Look through the data below for the line with "C206: 47nF (SCL, U205/RST)" and the line with "C9: 100nF (GND, VTH2) -> 330nF (GND, VTH2)", then transcribe exactly from the first through the second, leaving out all pictures.

#### DATA EXCERPTS ####

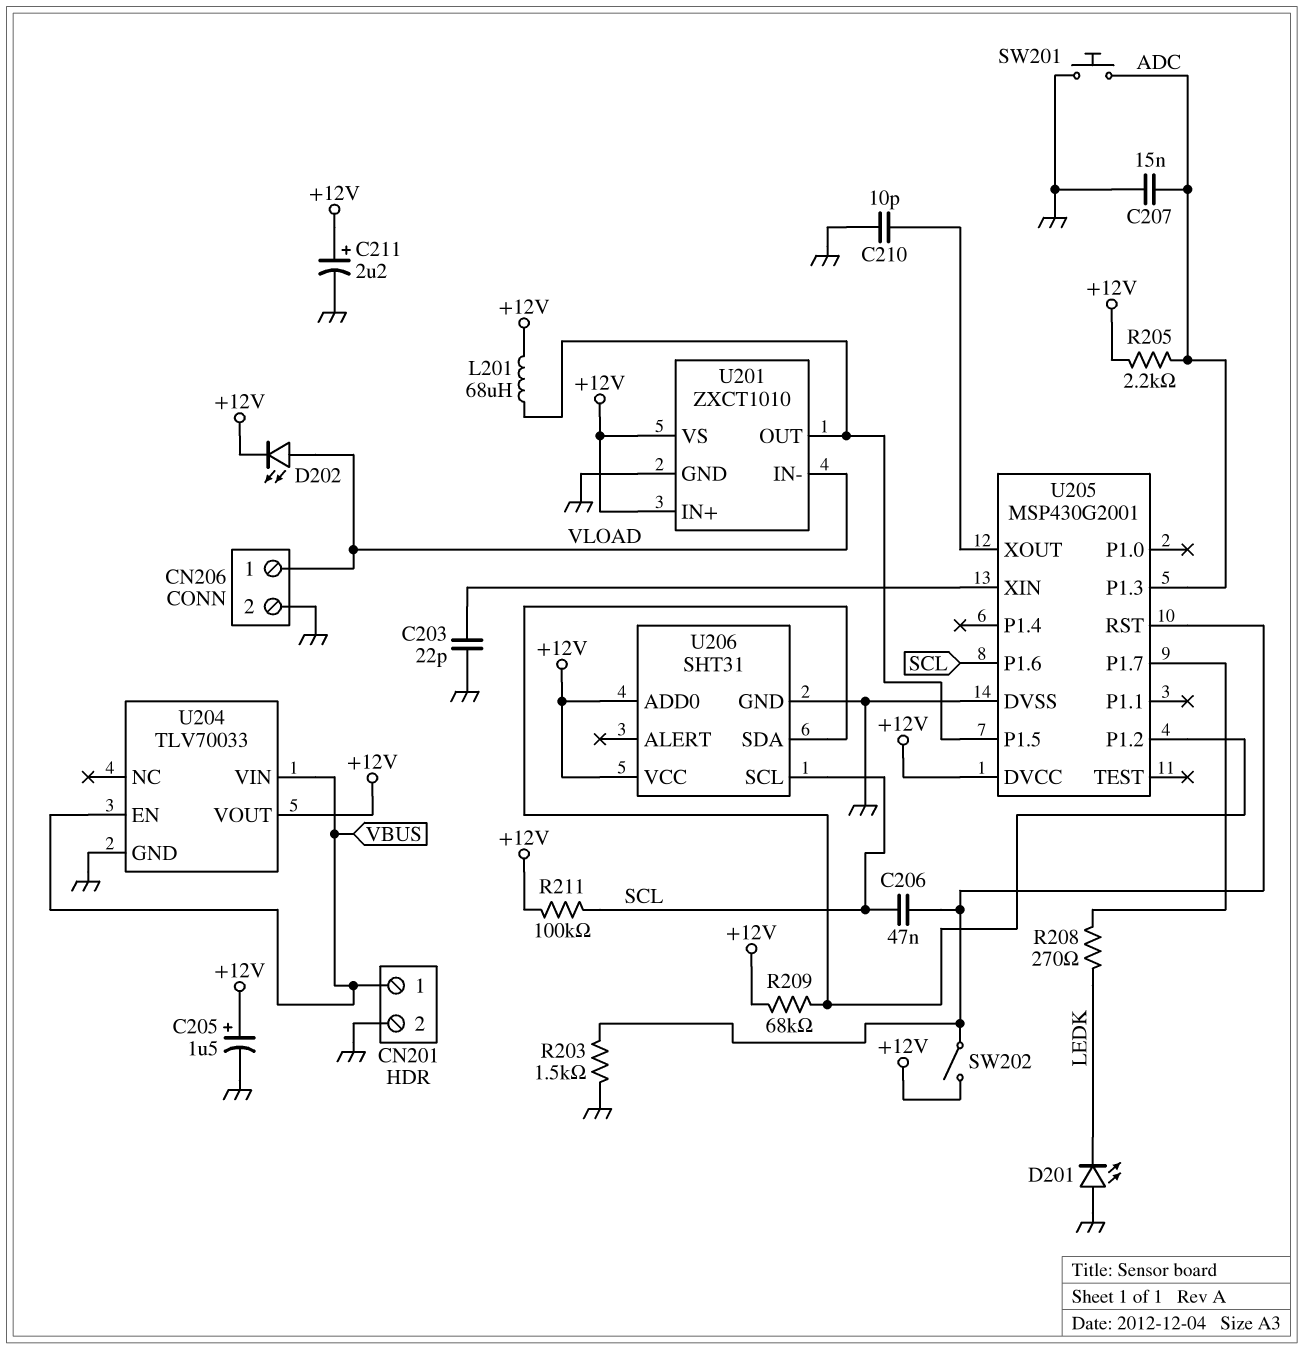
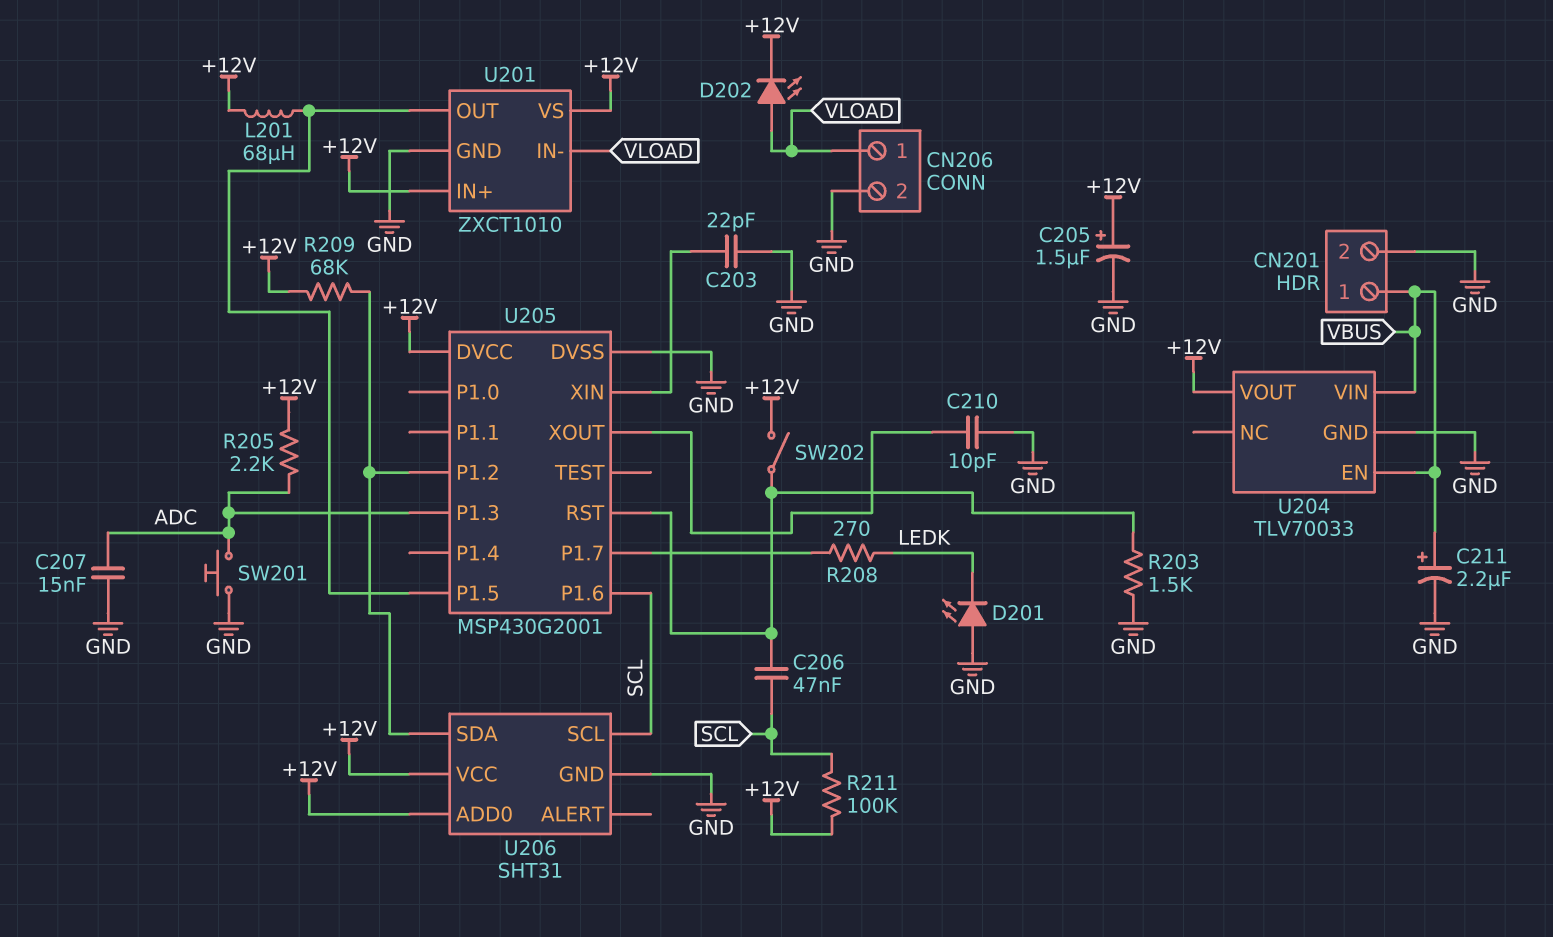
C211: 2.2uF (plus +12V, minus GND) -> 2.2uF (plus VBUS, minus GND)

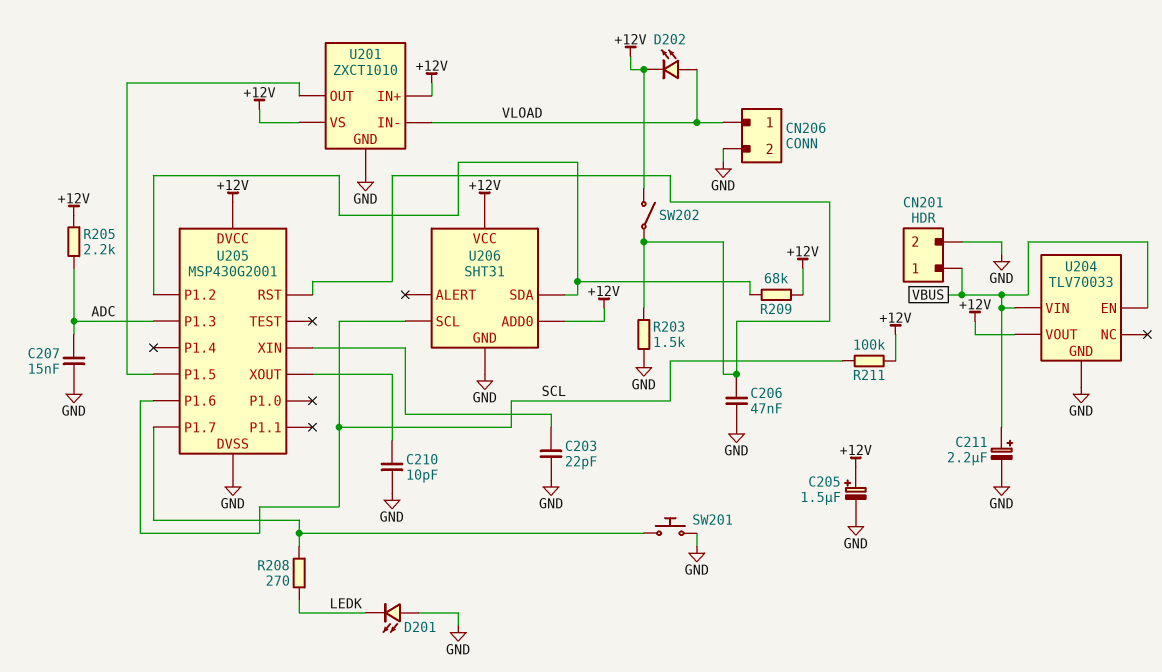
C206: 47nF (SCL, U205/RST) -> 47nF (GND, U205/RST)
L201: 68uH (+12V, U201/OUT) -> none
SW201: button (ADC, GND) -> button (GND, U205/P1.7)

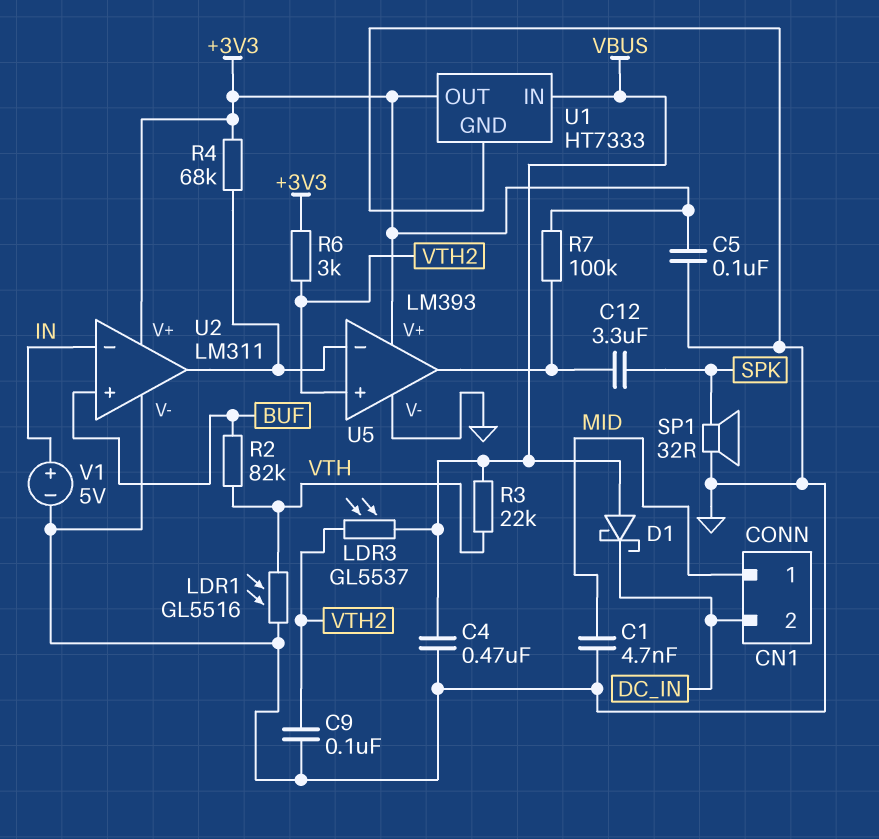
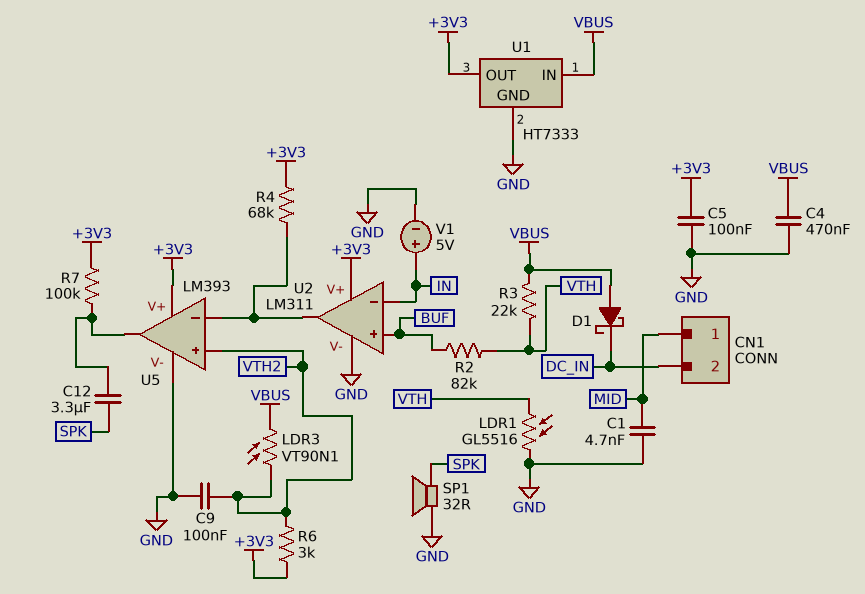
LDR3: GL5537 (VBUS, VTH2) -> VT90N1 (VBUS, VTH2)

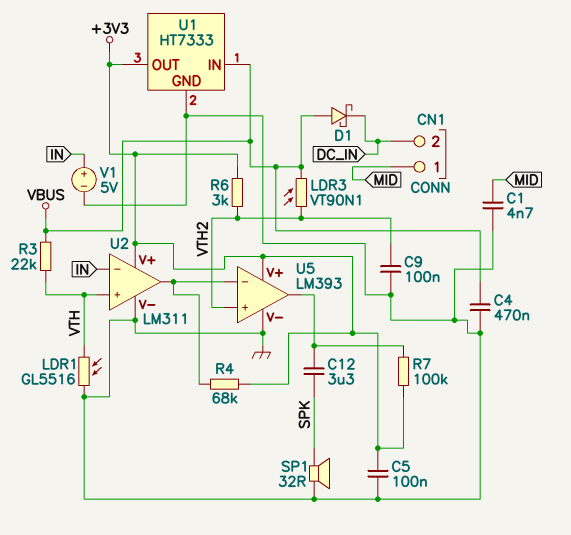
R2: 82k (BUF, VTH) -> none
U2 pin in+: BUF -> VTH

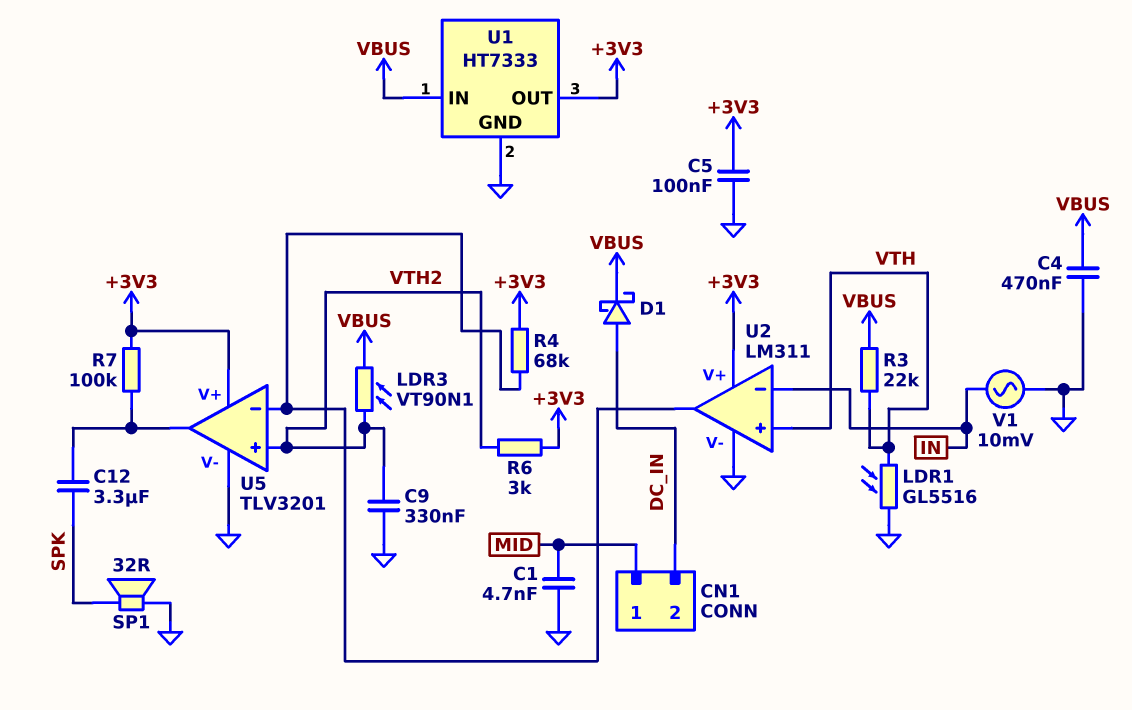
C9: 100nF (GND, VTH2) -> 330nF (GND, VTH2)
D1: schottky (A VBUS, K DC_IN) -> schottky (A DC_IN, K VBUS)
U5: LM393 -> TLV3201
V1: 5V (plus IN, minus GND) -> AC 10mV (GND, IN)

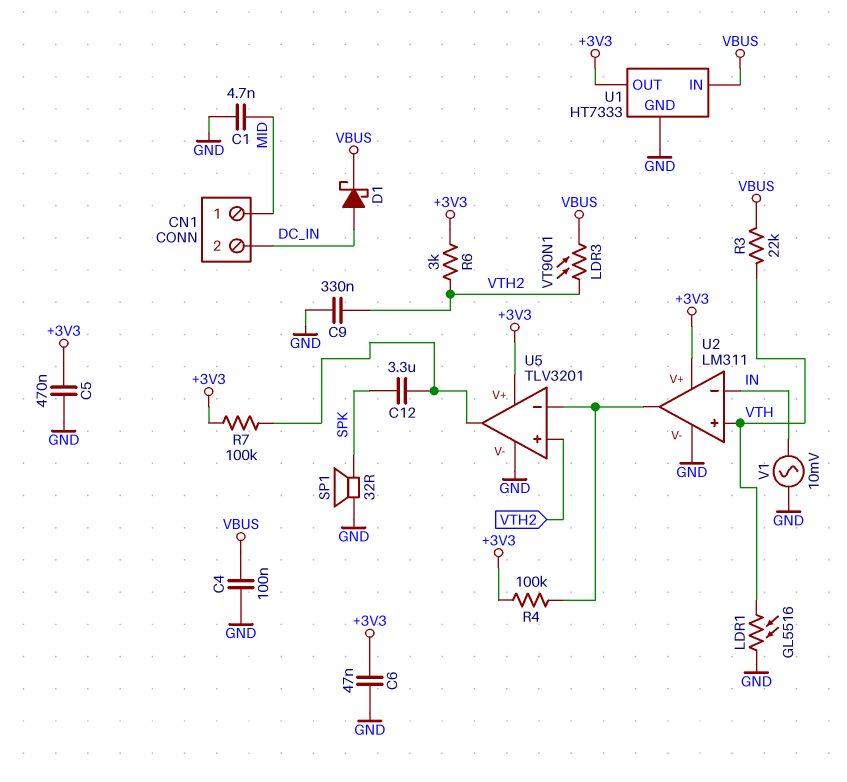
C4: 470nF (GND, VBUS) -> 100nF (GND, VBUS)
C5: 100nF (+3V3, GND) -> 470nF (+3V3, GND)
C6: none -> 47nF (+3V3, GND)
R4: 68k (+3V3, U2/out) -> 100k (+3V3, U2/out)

####

_TASK SOLUTION_
C206: 47nF (SCL, U205/RST) -> 47nF (GND, U205/RST)
L201: 68uH (+12V, U201/OUT) -> none
SW201: button (ADC, GND) -> button (GND, U205/P1.7)

LDR3: GL5537 (VBUS, VTH2) -> VT90N1 (VBUS, VTH2)

R2: 82k (BUF, VTH) -> none
U2 pin in+: BUF -> VTH

C9: 100nF (GND, VTH2) -> 330nF (GND, VTH2)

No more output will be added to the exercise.